___ Record extracts

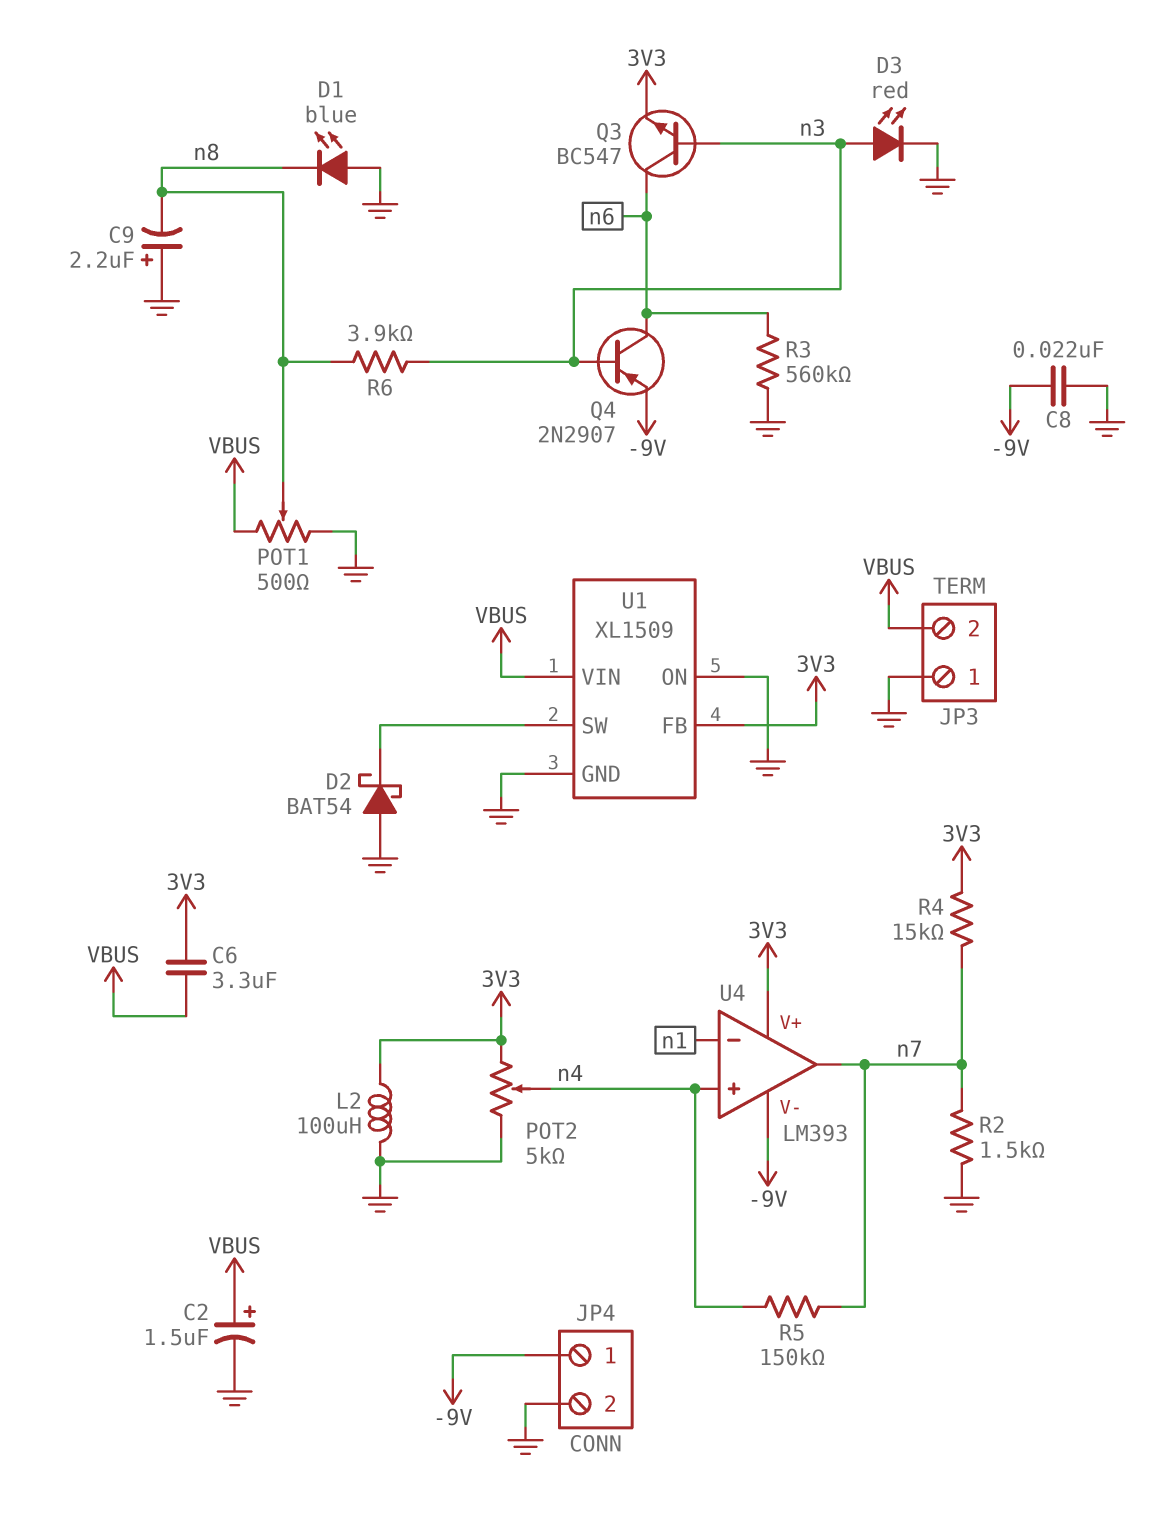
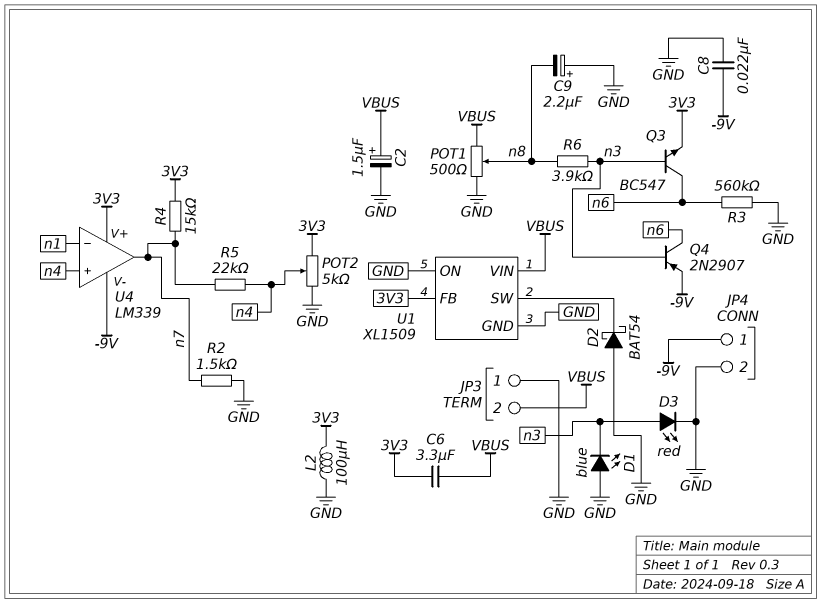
D1: LED blue (A GND, K n8) -> LED blue (A GND, K n3)
R5: 150k (n4, n7) -> 22k (n4, n7)
U4: LM393 -> LM339

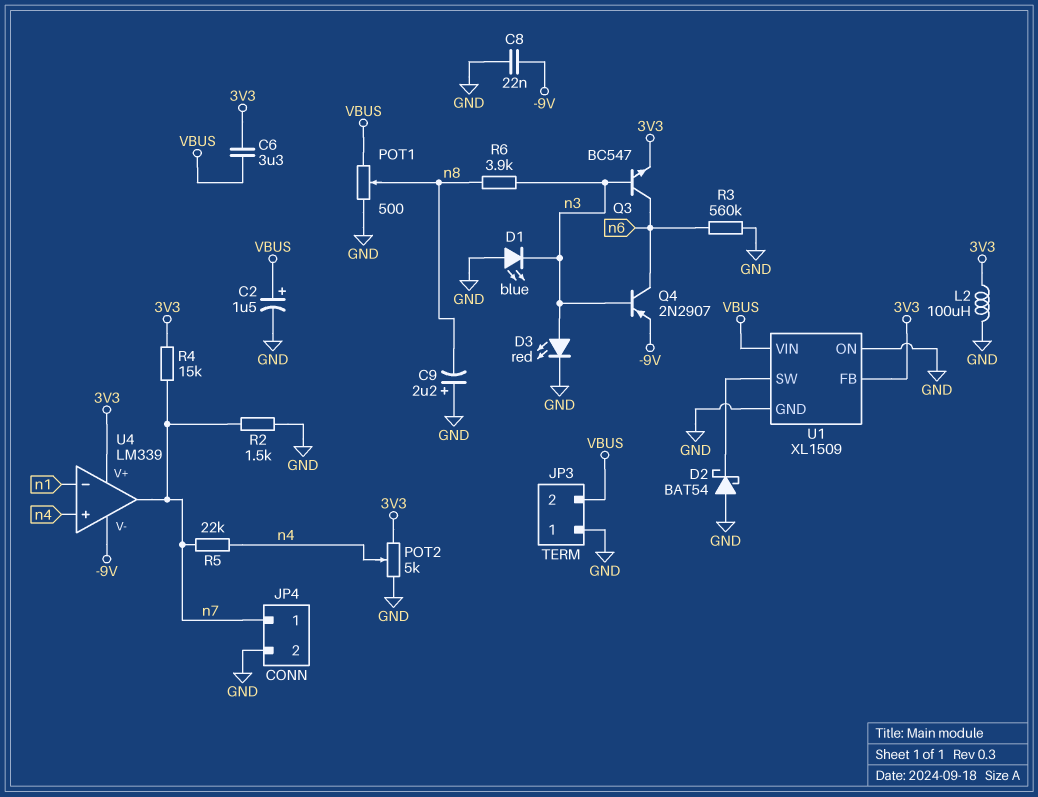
JP4 pin 1: -9V -> n7

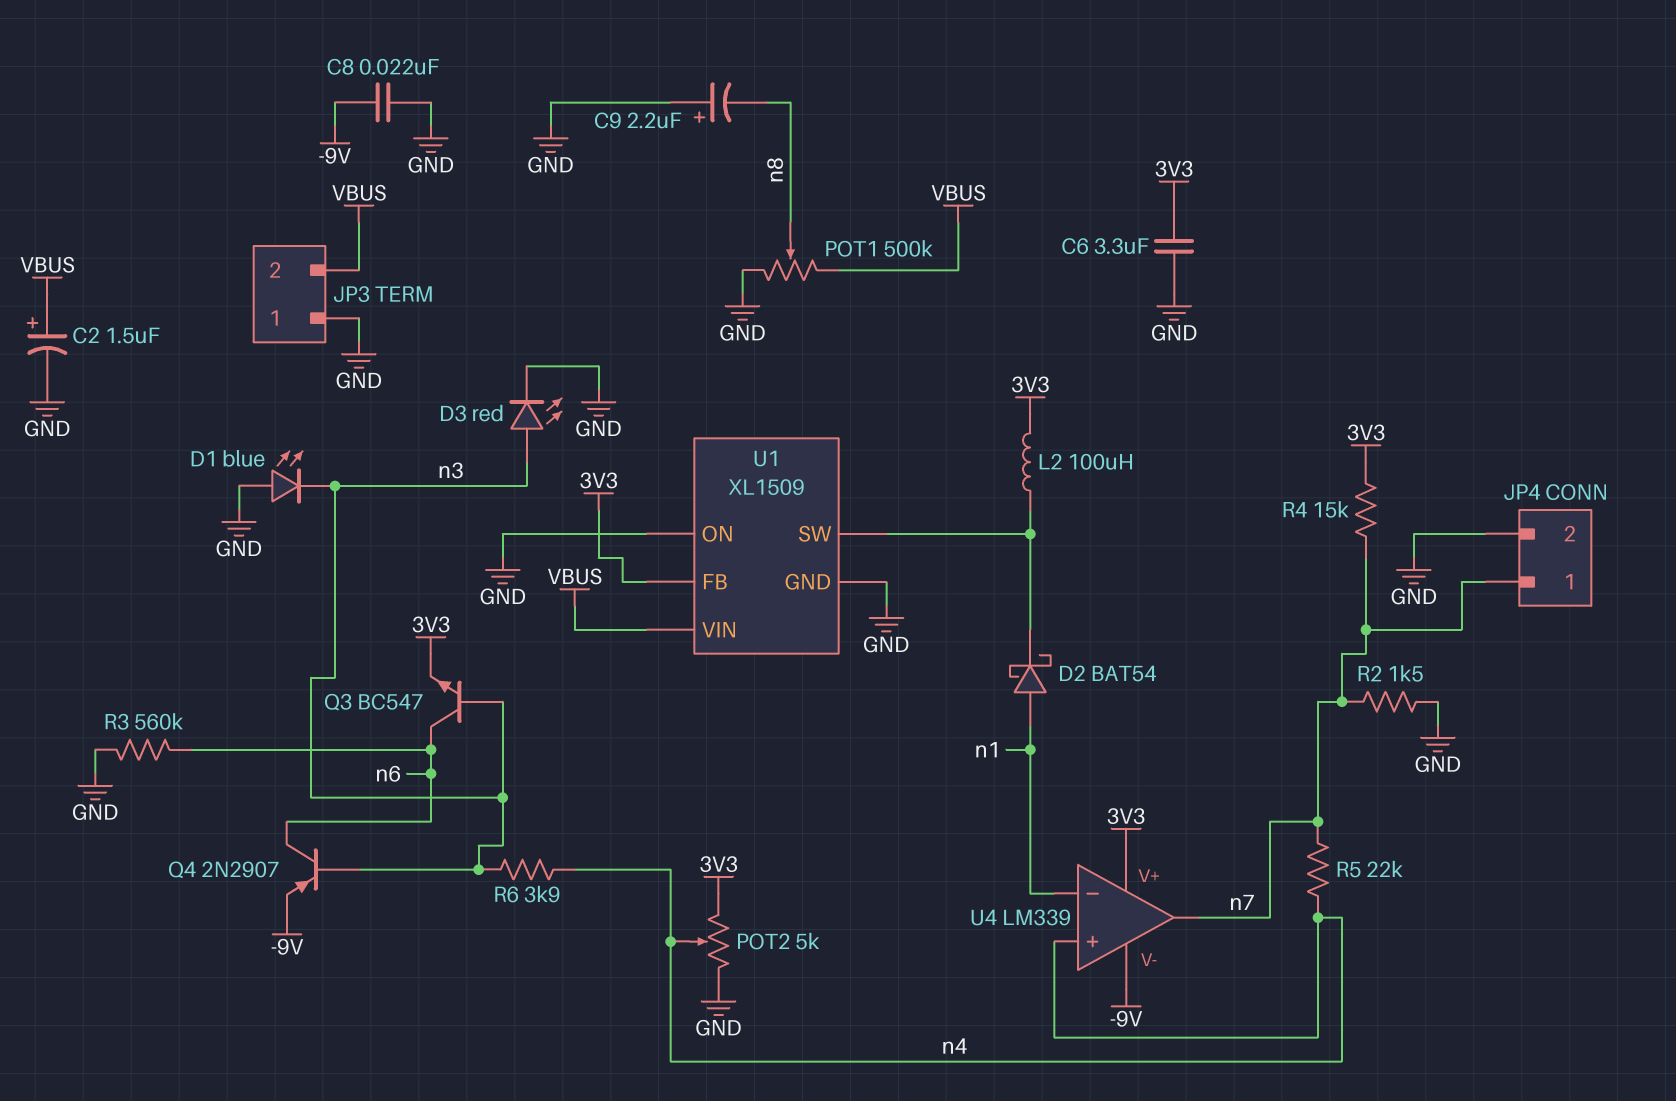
C6: 3.3uF (3V3, VBUS) -> 3.3uF (3V3, GND)
D2: schottky BAT54 (A GND, K U1/SW) -> schottky BAT54 (A n1, K U1/SW)
L2: 100uH (3V3, GND) -> 100uH (3V3, U1/SW)
POT1: 500 (GND, VBUS, wiper n8) -> 500k (GND, VBUS, wiper n8)
R6: 3.9k (n3, n8) -> 3.9k (n3, n4)

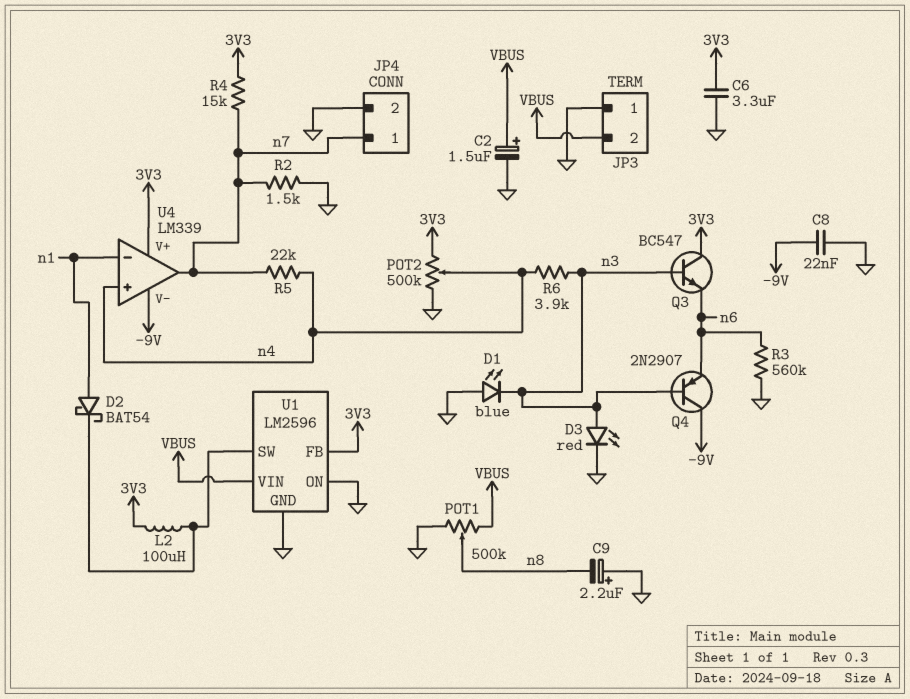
POT2: 5k (3V3, GND, wiper n4) -> 500k (3V3, GND, wiper n4)
Q3: NPN BC547 (B n3, C n6, E 3V3) -> NPN BC547 (B n3, C 3V3, E n6)
Q4: PNP 2N2907 (B n3, C n6, E -9V) -> PNP 2N2907 (B n3, C -9V, E n6)
U1: XL1509 -> LM2596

______

■ **Action item**
Look through the entries. Copy out each line with "wiper" in it.

■ **Your solution**
POT1: 500 (GND, VBUS, wiper n8) -> 500k (GND, VBUS, wiper n8)
POT2: 5k (3V3, GND, wiper n4) -> 500k (3V3, GND, wiper n4)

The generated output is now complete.